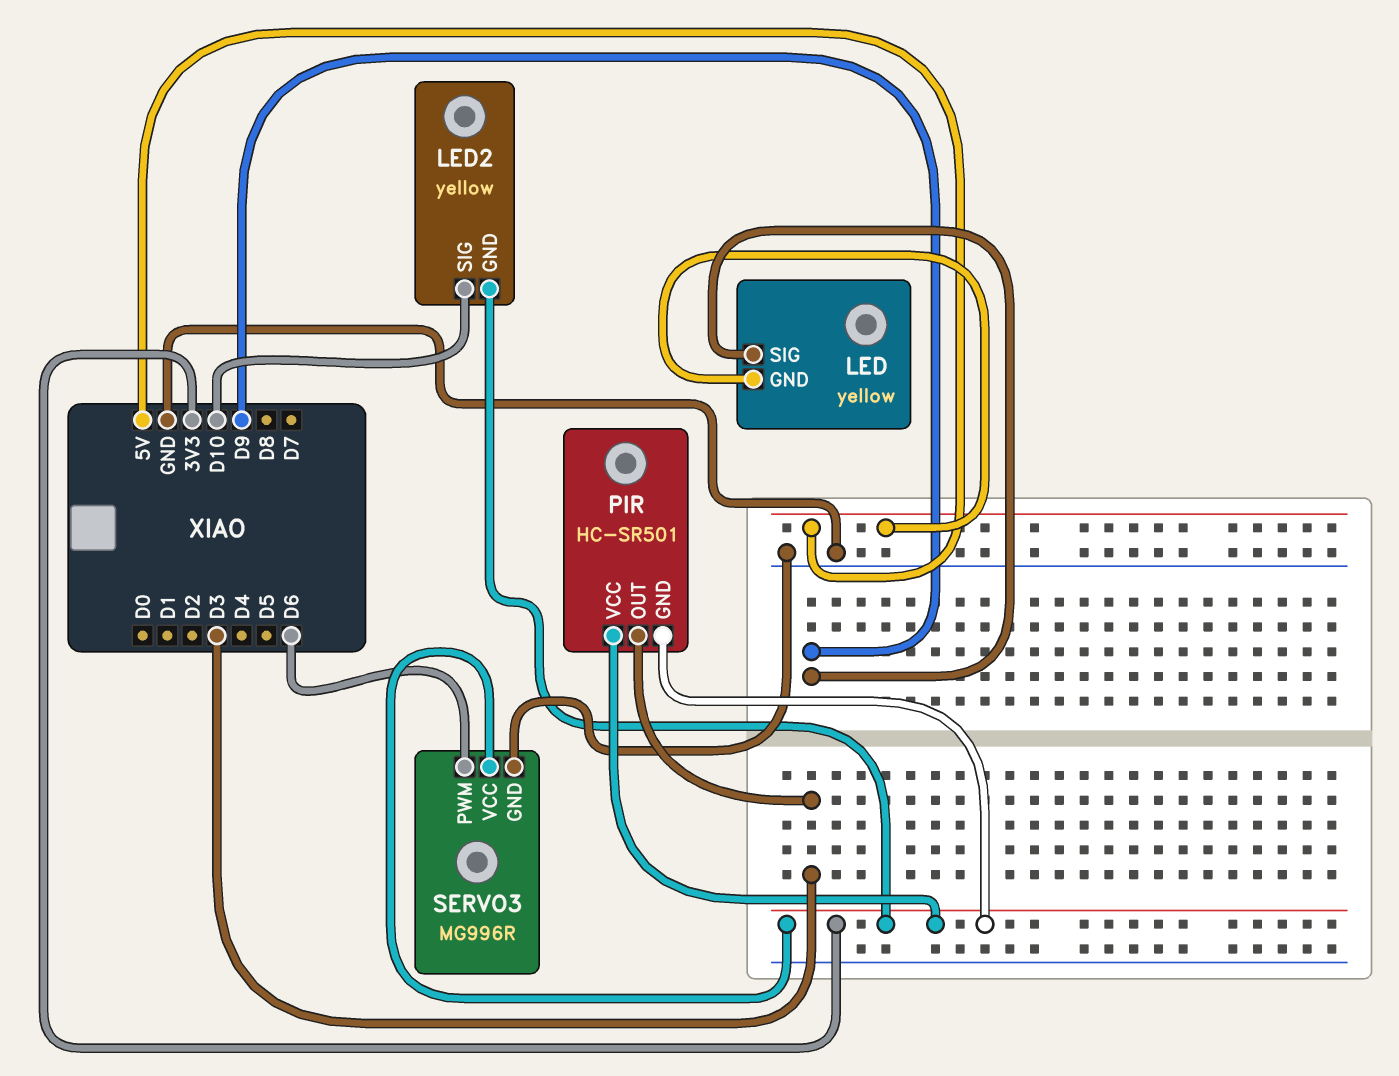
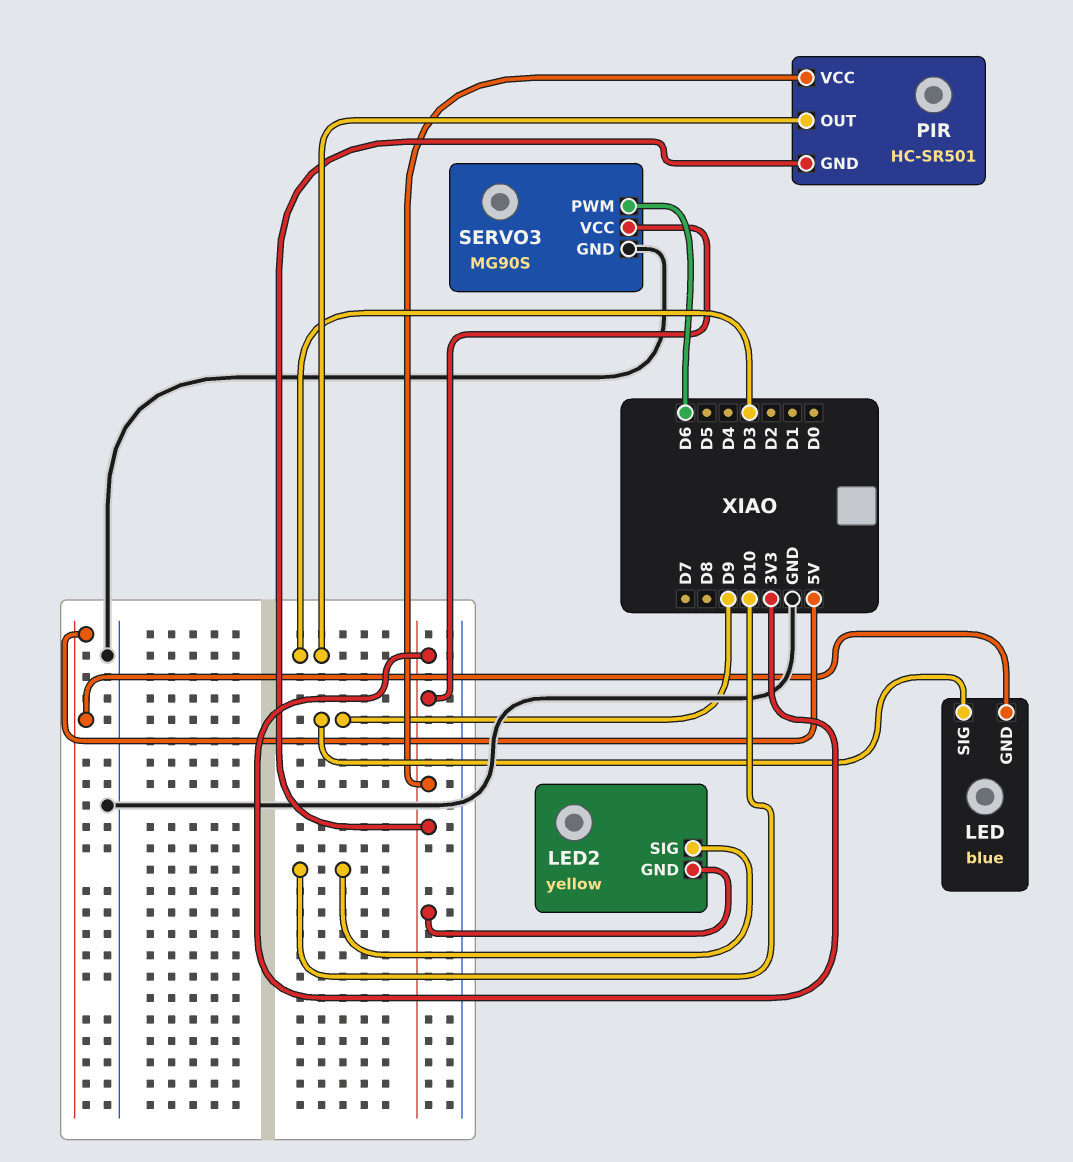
LED: yellow -> blue
SERVO3: MG996R -> MG90S

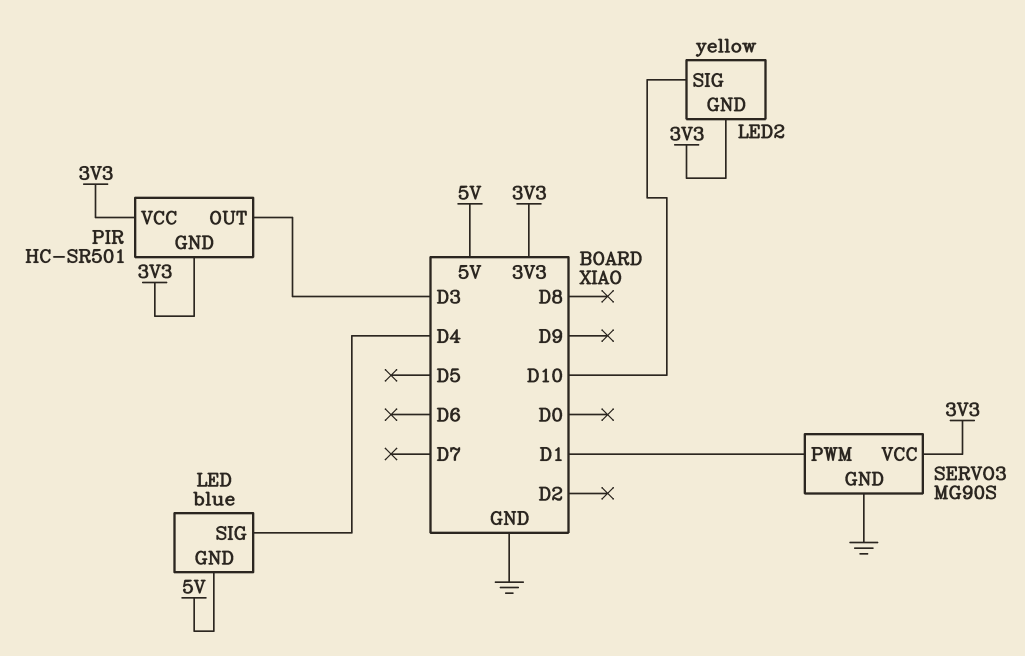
LED pin SIG: D9 -> D4
SERVO3 pin PWM: D6 -> D1

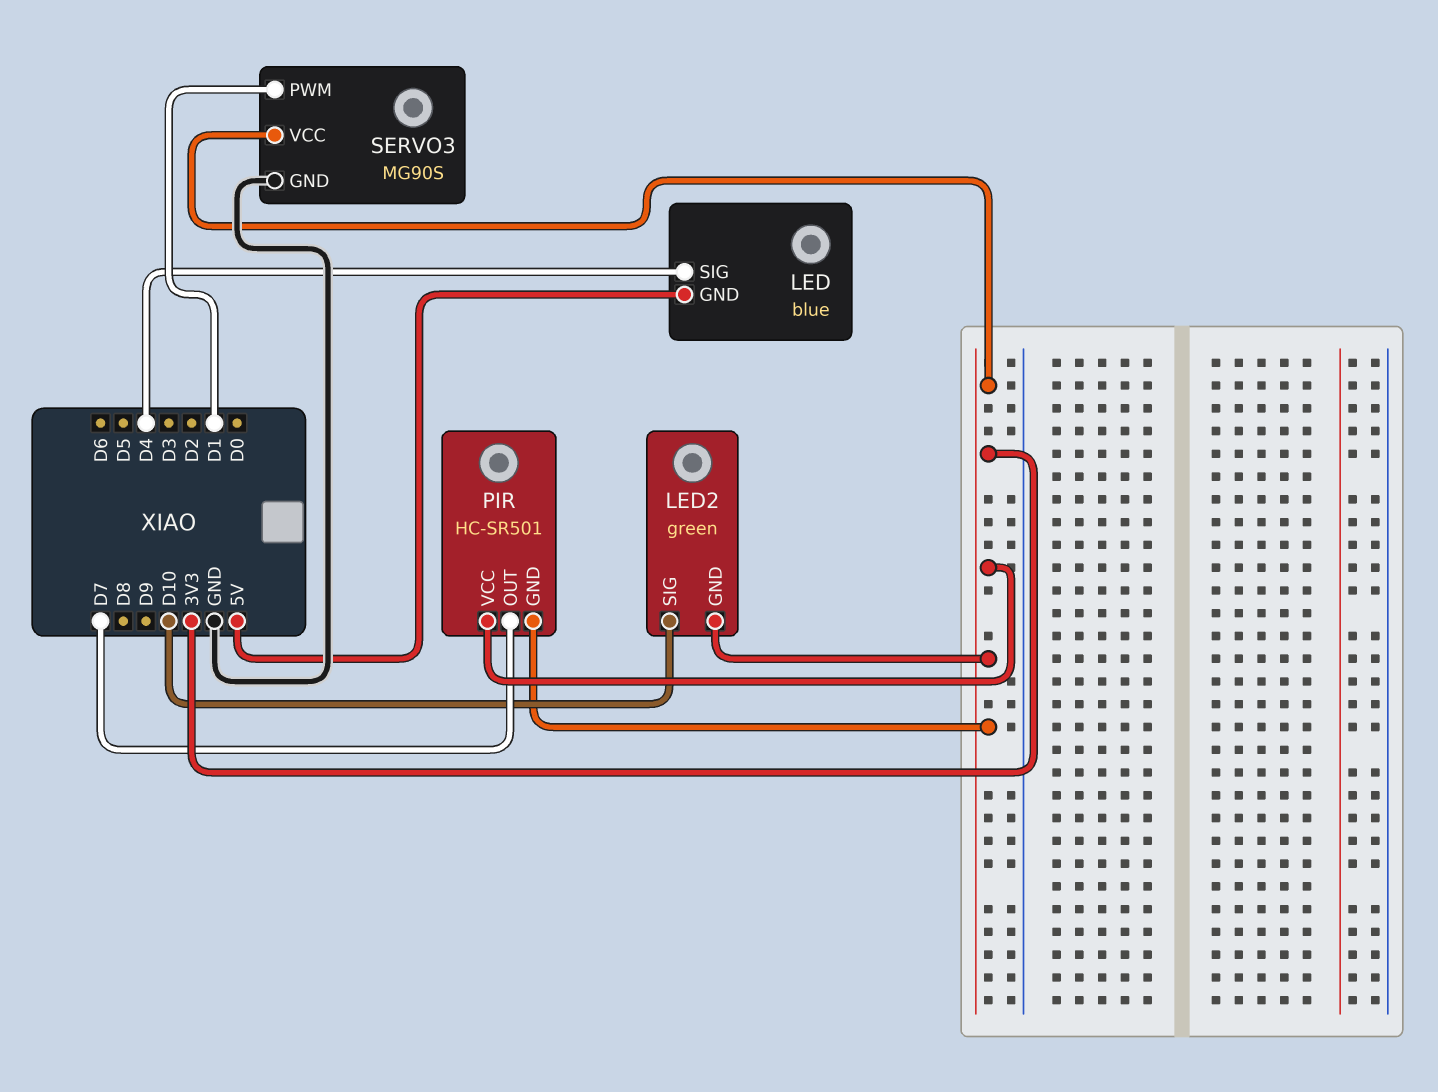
LED2: yellow -> green
PIR pin OUT: D3 -> D7

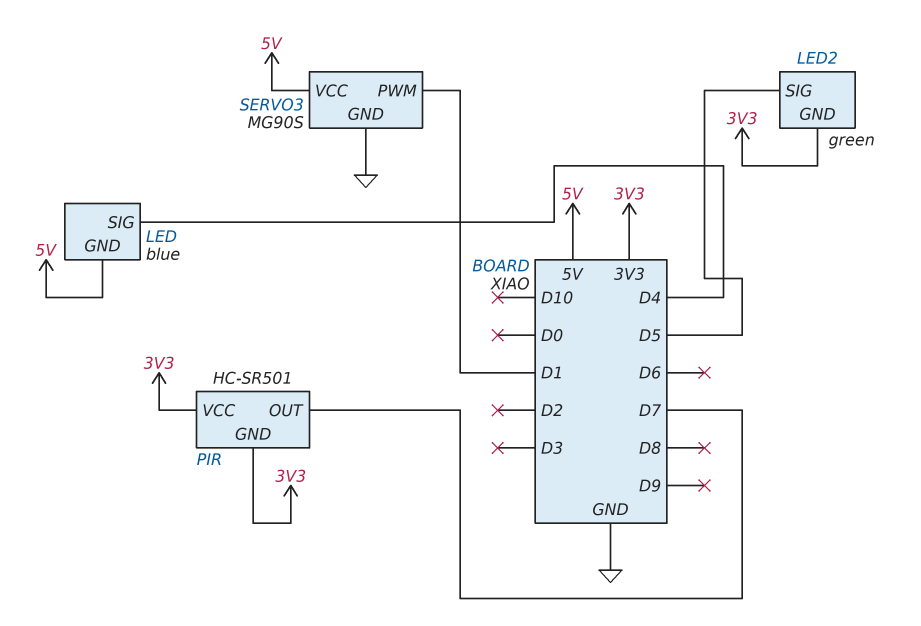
LED2 pin SIG: D10 -> D5
SERVO3 pin VCC: 3V3 -> 5V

◆ ◆ ◆ ◆ ◆ ◆ ◆

Work request: One exact copy of the data is required, and it should hold no pictures.

Written answer:
LED: yellow -> blue
SERVO3: MG996R -> MG90S

LED pin SIG: D9 -> D4
SERVO3 pin PWM: D6 -> D1

LED2: yellow -> green
PIR pin OUT: D3 -> D7

LED2 pin SIG: D10 -> D5
SERVO3 pin VCC: 3V3 -> 5V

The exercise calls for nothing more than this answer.